-- Exercise details --
Each entry below must come back exactly as written, without its pictures.

-- Provided data --

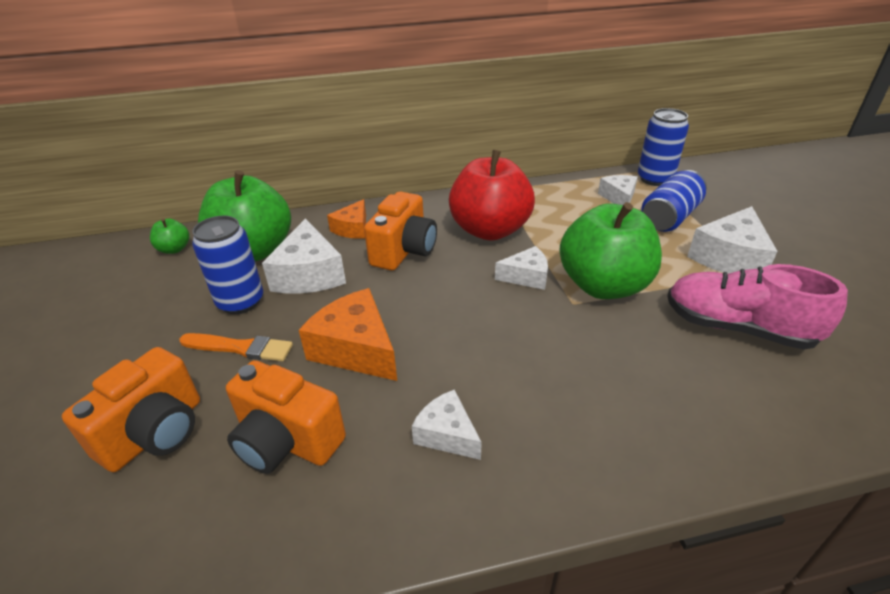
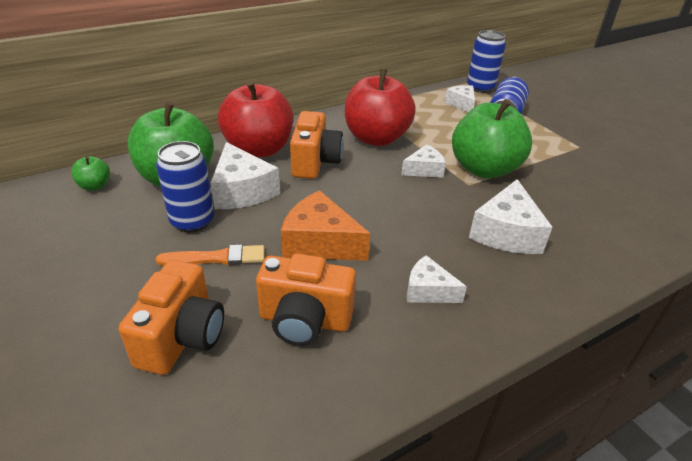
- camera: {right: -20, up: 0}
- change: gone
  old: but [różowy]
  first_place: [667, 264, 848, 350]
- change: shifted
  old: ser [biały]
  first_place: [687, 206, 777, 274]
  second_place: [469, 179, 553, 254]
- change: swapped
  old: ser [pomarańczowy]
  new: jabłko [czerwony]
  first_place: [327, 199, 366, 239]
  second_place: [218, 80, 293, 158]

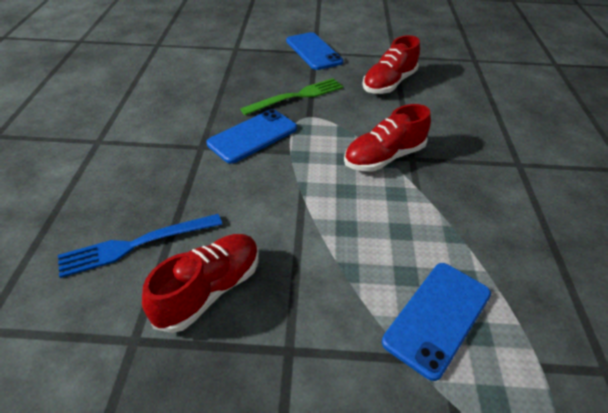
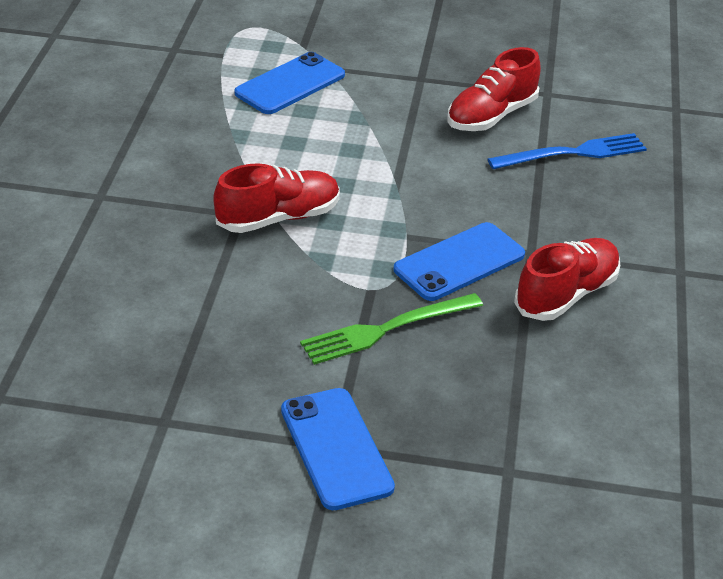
- camera: {right: -175, up: -5}
- change: shifted
  old: but [czerwony]
  first_place: [363, 35, 420, 94]
  second_place: [514, 238, 621, 321]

-- Answer to this task --
- camera: {right: -20, up: 0}
- change: gone
  old: but [różowy]
  first_place: [667, 264, 848, 350]
- change: shifted
  old: ser [biały]
  first_place: [687, 206, 777, 274]
  second_place: [469, 179, 553, 254]
- change: swapped
  old: ser [pomarańczowy]
  new: jabłko [czerwony]
  first_place: [327, 199, 366, 239]
  second_place: [218, 80, 293, 158]

- camera: {right: -175, up: -5}
- change: shifted
  old: but [czerwony]
  first_place: [363, 35, 420, 94]
  second_place: [514, 238, 621, 321]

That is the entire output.